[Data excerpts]
★ ★ ★ ★ ★

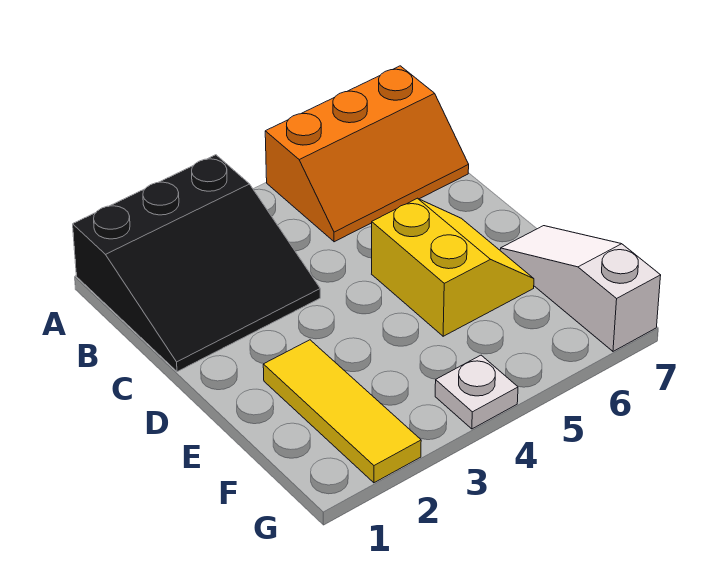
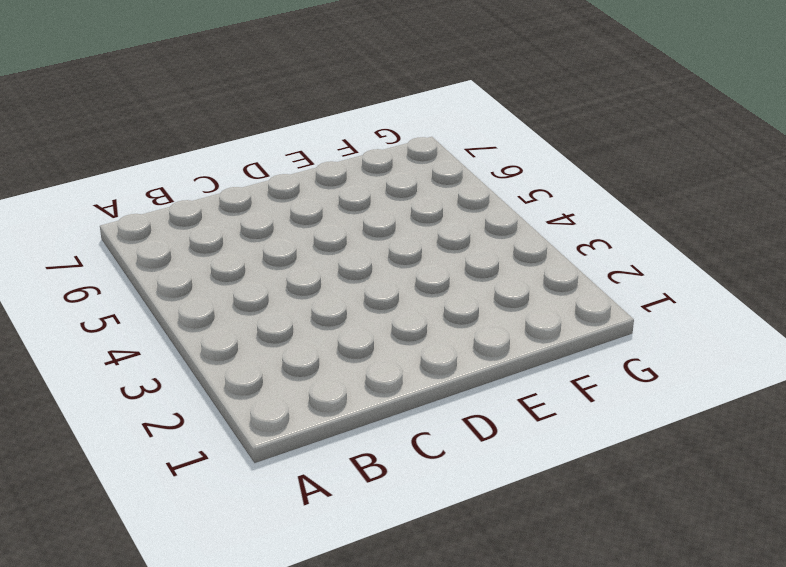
none -> black 3x3 slope [73,155,320,372]
none -> orange 2x3 slope [265,66,469,242]

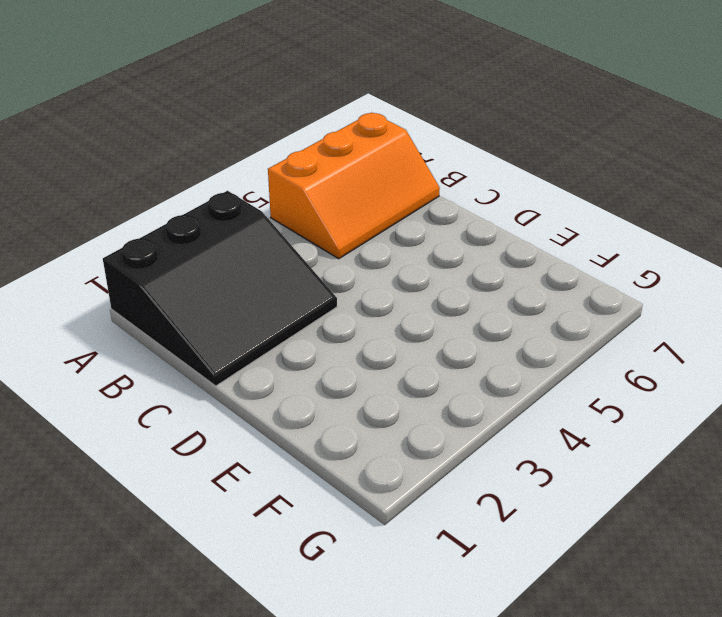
none -> yellow 2x2 slope [372,198,534,336]
none -> yellow 1x3 tile [263,340,421,483]

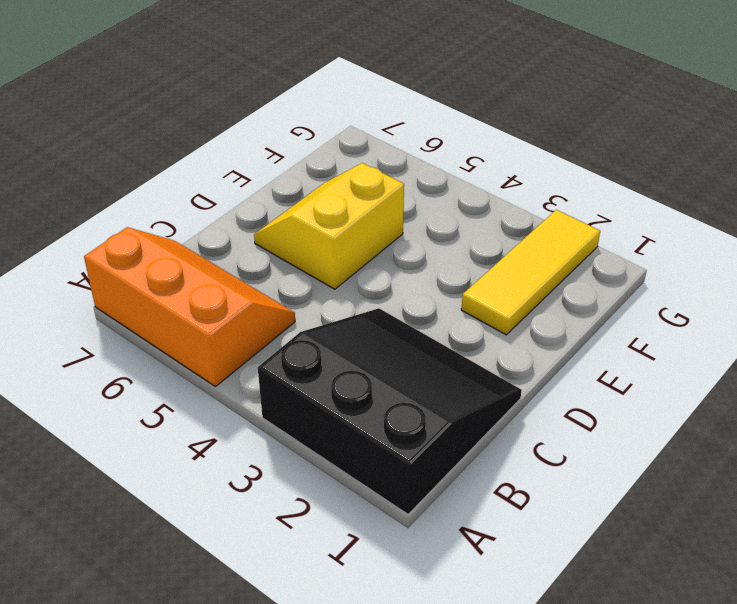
none -> white 1x3 slope [500,226,661,351]
none -> white 1x1 plate [435,355,518,429]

★ ★ ★ ★ ★

▶ [Work order] Among the lines above, find those with the string "slope" and copy them.

▶ [Answer to the problem]
none -> black 3x3 slope [73,155,320,372]
none -> orange 2x3 slope [265,66,469,242]
none -> yellow 2x2 slope [372,198,534,336]
none -> white 1x3 slope [500,226,661,351]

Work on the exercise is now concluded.